══ Data provided
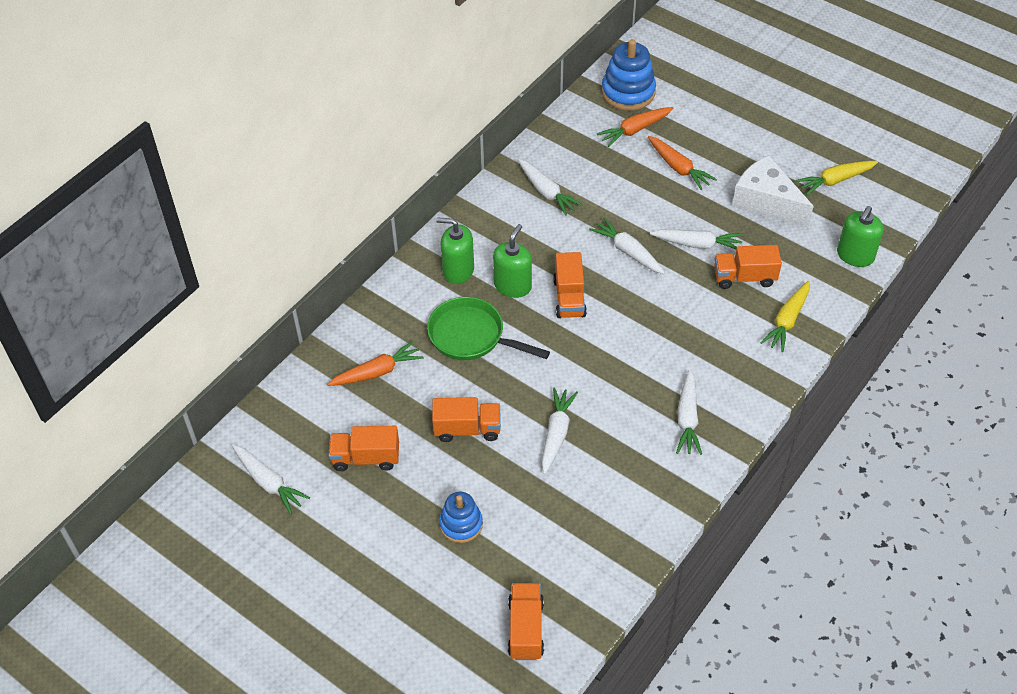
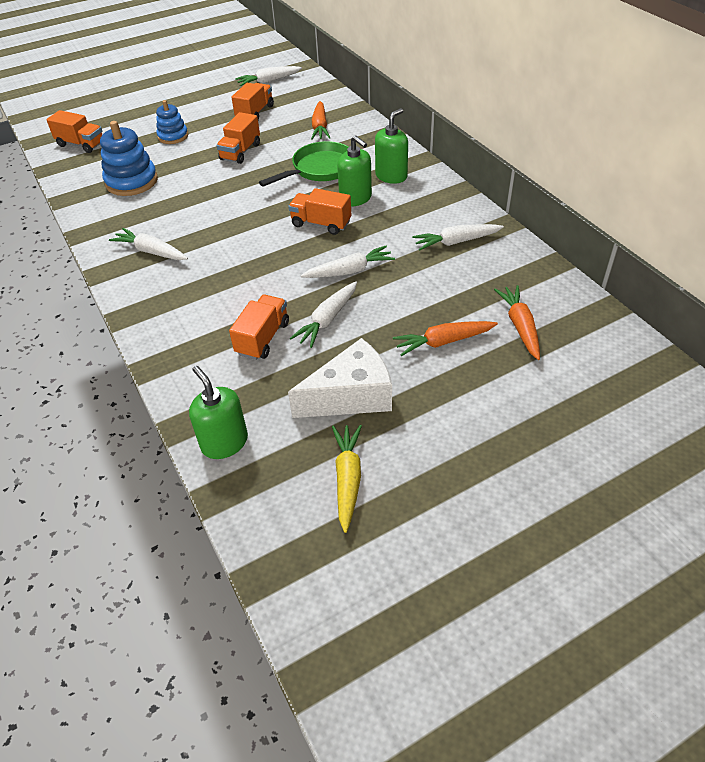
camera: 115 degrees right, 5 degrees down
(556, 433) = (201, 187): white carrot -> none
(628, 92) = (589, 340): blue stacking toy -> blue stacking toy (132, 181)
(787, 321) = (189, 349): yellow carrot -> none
════
══ Data provided
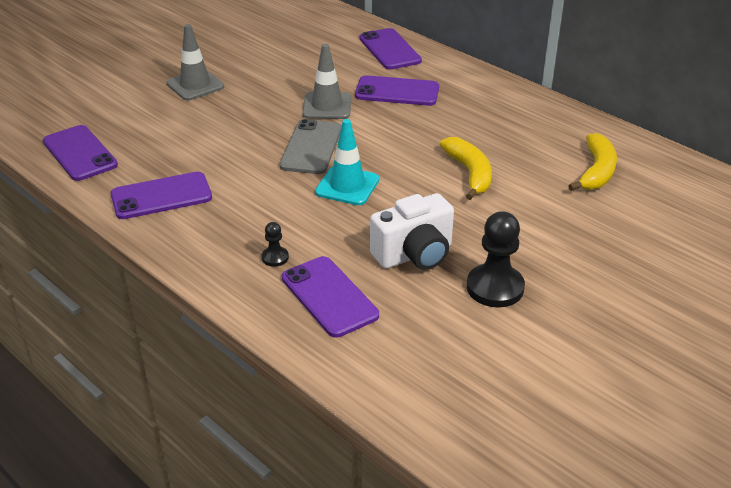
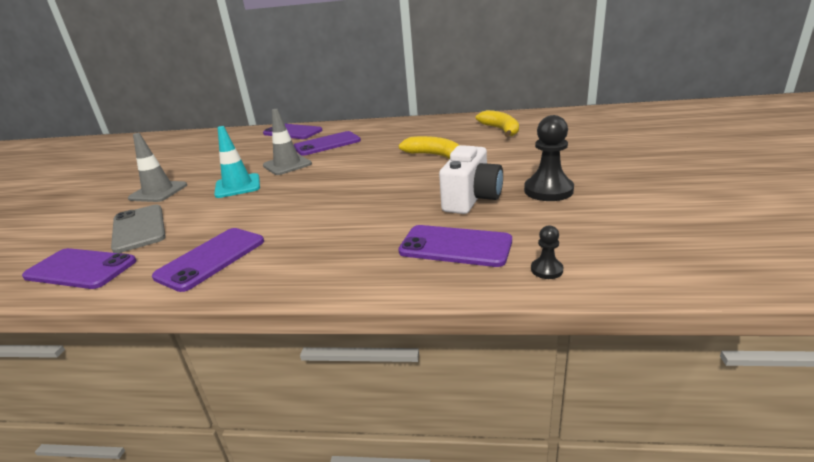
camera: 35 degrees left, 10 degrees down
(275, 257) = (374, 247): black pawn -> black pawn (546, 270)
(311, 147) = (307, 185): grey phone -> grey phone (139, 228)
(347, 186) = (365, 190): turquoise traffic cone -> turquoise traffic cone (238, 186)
════
- [Instructions for the task]: Starting at the line that has "(311, 147) = (307, 185): grey" in the records above, restate word for word every line until the one that has "(347, 186) = (365, 190): turquoise", and include that one as well.

- [Answer area]:
(311, 147) = (307, 185): grey phone -> grey phone (139, 228)
(347, 186) = (365, 190): turquoise traffic cone -> turquoise traffic cone (238, 186)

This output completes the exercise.